ASSIGNED TASK:
State how many lines in the entries below include the string "pawn", and give nothing beyond that number.

Start of DATA RECORDS

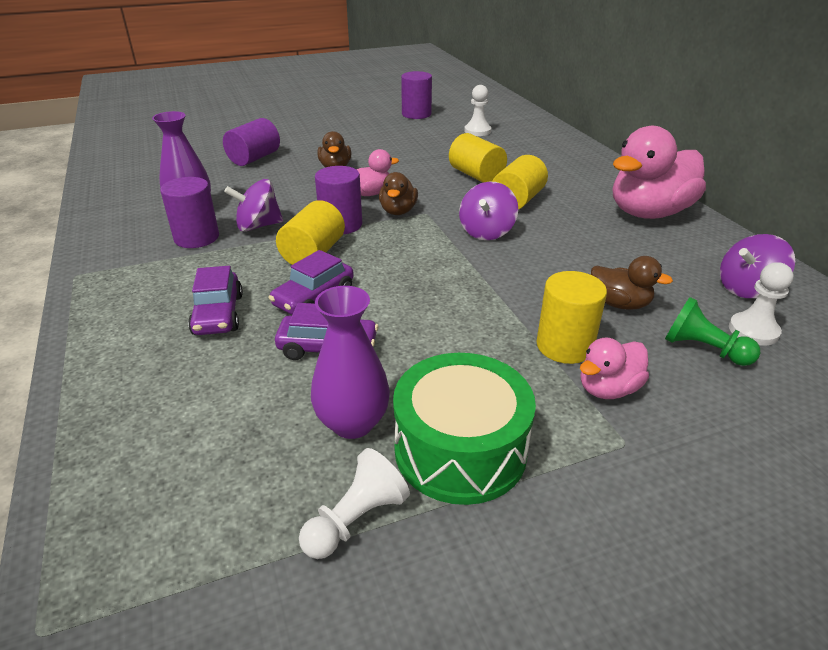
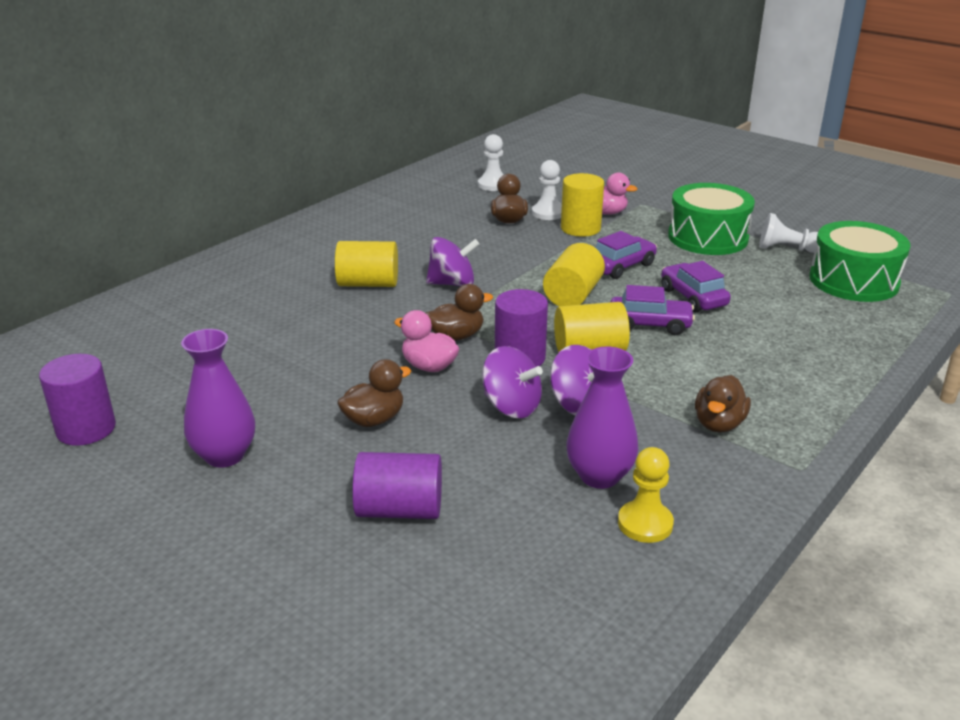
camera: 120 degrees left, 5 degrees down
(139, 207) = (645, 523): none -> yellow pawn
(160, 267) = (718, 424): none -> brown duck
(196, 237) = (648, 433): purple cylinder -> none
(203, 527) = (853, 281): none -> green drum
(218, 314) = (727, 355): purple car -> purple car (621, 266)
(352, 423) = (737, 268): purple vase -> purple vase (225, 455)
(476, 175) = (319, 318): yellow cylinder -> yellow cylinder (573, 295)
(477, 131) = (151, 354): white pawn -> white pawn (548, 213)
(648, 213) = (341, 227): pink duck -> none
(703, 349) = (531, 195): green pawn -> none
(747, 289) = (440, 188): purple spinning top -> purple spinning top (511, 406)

End of DATA RECORDS

WRITTEN ANSWER:
3